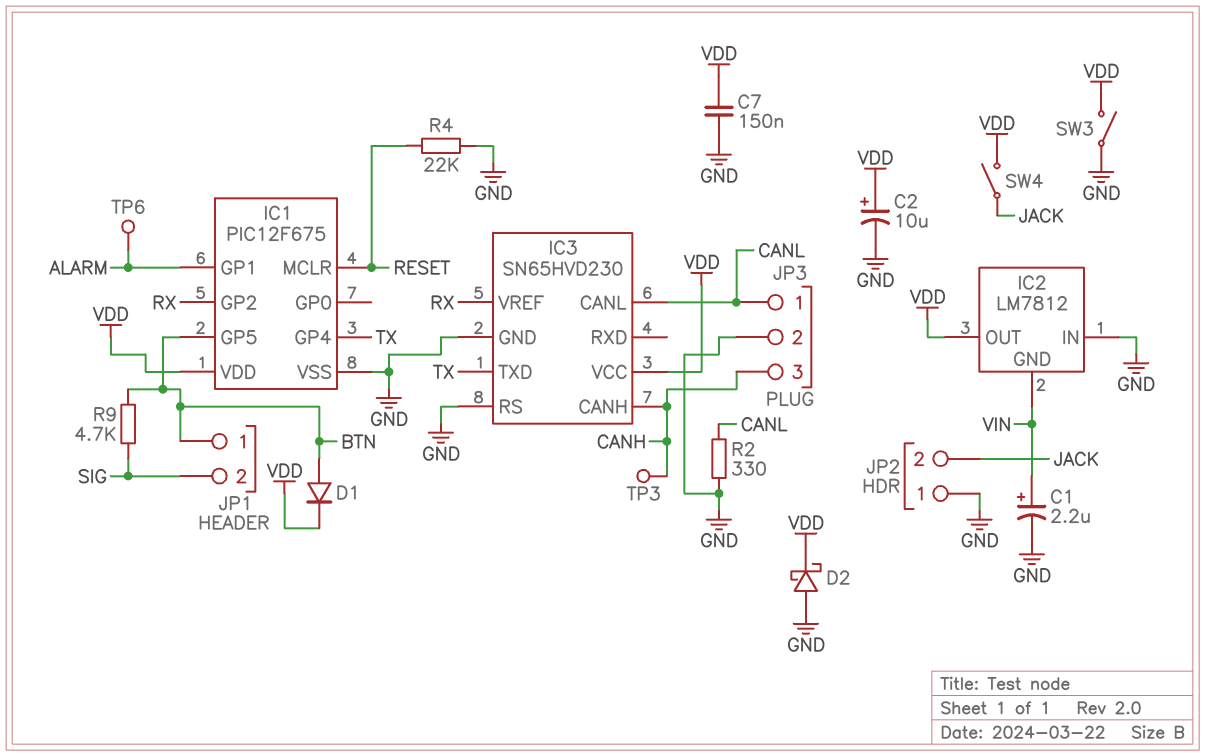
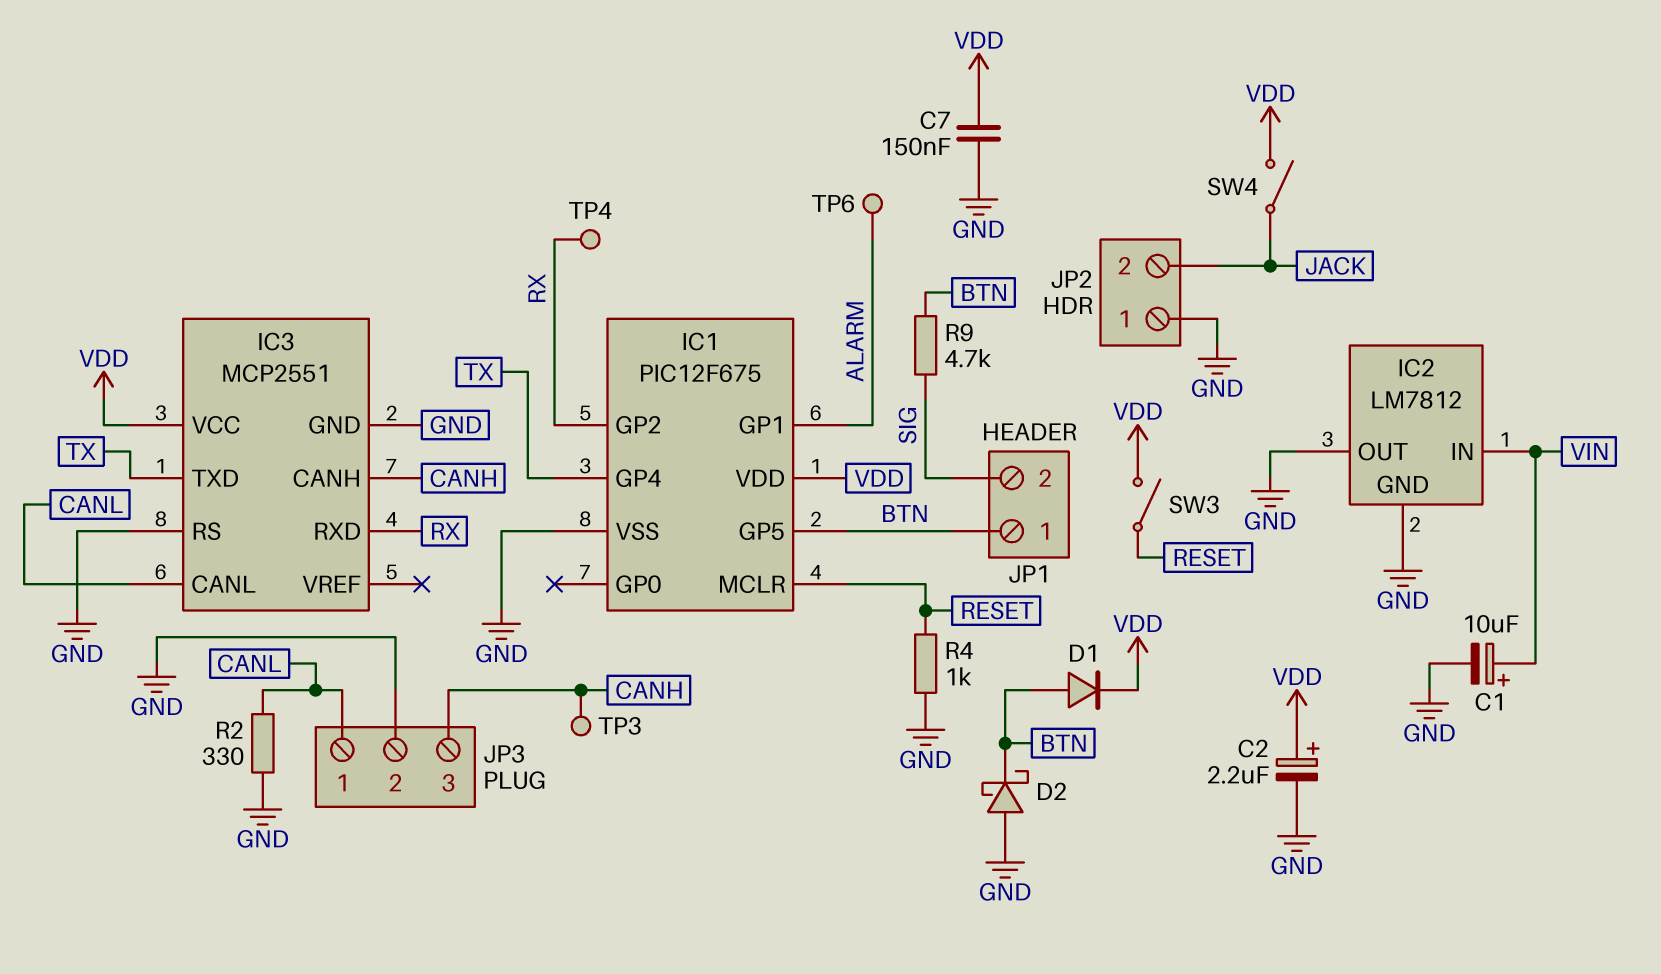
C1: 2.2uF (plus VIN, minus GND) -> 10uF (plus VIN, minus GND)
C2: 10uF (plus VDD, minus GND) -> 2.2uF (plus VDD, minus GND)
D2: schottky (A GND, K VDD) -> schottky (A GND, K BTN)
IC2 pin GND: VIN -> GND
IC2 pin IN: GND -> VIN
IC2 pin OUT: VDD -> GND
IC3: SN65HVD230 -> MCP2551
IC3 pin RXD: none -> RX
IC3 pin VREF: RX -> none
R4: 22k (GND, RESET) -> 1k (GND, RESET)
SW3: switch (GND, VDD) -> switch (RESET, VDD)
TP4: none -> test point (RX)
|---|
* Brief: Filter this listing and copy only the lines holding the word "none".

* Your solution:
IC3 pin RXD: none -> RX
IC3 pin VREF: RX -> none
TP4: none -> test point (RX)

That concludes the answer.